### Records provided
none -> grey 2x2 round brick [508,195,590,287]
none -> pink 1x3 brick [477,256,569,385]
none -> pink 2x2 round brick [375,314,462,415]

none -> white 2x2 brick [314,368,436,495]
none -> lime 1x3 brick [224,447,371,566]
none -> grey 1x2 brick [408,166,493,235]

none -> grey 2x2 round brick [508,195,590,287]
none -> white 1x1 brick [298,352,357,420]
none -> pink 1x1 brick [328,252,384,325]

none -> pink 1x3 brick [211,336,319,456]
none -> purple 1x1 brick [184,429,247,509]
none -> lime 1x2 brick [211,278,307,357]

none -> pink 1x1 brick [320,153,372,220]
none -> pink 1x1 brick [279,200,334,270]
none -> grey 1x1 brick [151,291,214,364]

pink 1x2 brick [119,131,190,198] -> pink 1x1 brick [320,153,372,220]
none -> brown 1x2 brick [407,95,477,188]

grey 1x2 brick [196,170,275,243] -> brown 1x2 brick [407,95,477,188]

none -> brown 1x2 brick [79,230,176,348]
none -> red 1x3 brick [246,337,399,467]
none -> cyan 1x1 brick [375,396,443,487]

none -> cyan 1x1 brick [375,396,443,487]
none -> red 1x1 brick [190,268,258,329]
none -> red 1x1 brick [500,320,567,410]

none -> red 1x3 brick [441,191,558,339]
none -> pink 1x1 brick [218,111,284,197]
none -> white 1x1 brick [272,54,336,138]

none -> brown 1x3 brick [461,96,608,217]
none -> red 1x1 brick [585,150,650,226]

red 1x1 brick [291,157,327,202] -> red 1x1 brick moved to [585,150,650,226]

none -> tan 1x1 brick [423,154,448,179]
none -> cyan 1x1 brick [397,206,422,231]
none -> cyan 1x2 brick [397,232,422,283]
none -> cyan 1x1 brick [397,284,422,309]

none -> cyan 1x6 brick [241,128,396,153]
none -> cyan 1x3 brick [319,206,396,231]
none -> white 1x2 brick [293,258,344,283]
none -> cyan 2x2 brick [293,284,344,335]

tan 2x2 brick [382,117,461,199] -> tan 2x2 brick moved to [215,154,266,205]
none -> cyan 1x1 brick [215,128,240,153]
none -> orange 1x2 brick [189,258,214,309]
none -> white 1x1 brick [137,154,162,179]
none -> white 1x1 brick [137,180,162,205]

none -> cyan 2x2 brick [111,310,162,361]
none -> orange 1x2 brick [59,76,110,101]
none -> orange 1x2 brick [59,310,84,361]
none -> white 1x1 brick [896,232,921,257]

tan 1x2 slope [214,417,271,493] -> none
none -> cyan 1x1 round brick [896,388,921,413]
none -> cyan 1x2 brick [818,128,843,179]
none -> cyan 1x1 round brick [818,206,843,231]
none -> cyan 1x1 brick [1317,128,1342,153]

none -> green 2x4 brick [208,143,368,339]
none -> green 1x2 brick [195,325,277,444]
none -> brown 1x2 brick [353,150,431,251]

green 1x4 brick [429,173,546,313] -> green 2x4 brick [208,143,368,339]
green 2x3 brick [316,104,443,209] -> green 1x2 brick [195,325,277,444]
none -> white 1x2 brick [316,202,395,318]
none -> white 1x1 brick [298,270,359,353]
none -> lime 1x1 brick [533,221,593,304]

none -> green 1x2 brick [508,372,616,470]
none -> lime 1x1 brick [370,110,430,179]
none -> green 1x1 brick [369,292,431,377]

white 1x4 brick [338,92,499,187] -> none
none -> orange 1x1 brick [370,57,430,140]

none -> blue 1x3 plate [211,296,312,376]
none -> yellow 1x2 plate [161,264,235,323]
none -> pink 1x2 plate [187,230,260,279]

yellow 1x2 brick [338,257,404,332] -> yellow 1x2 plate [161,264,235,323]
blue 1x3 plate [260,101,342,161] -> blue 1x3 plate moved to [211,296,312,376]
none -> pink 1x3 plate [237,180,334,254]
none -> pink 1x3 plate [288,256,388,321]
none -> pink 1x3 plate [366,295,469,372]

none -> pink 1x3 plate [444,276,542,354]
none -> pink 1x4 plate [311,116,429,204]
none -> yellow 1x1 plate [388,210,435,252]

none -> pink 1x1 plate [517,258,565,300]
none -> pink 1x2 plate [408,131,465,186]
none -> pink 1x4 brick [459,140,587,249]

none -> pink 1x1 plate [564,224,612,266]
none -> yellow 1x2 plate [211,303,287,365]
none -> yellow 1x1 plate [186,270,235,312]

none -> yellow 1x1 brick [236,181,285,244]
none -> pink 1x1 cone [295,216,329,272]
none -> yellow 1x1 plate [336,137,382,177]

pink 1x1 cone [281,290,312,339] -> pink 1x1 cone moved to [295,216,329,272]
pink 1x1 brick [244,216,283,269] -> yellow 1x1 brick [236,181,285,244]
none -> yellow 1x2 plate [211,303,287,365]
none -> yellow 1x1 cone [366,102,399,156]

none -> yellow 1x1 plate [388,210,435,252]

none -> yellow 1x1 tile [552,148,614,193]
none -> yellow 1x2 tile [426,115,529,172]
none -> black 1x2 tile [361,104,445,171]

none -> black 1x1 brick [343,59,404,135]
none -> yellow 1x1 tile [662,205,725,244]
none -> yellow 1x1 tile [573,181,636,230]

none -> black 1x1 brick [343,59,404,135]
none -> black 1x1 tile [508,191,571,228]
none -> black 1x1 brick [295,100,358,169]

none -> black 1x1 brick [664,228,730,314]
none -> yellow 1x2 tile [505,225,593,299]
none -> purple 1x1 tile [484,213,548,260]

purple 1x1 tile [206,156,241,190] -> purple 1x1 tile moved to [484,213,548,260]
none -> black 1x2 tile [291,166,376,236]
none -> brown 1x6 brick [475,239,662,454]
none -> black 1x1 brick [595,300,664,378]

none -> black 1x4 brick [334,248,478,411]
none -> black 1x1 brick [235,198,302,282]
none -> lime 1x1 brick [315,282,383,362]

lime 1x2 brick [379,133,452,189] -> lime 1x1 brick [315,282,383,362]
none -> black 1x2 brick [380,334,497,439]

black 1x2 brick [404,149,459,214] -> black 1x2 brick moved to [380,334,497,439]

### Activity
Above are the records. Print exactly, and only, the lines from the line with "green 2x3 brick" to the line with "none -> pink 1x2 plate [187,230,260,279]", both inclusive.

### Answer to this exercise
green 2x3 brick [316,104,443,209] -> green 1x2 brick [195,325,277,444]
none -> white 1x2 brick [316,202,395,318]
none -> white 1x1 brick [298,270,359,353]
none -> lime 1x1 brick [533,221,593,304]

none -> green 1x2 brick [508,372,616,470]
none -> lime 1x1 brick [370,110,430,179]
none -> green 1x1 brick [369,292,431,377]

white 1x4 brick [338,92,499,187] -> none
none -> orange 1x1 brick [370,57,430,140]

none -> blue 1x3 plate [211,296,312,376]
none -> yellow 1x2 plate [161,264,235,323]
none -> pink 1x2 plate [187,230,260,279]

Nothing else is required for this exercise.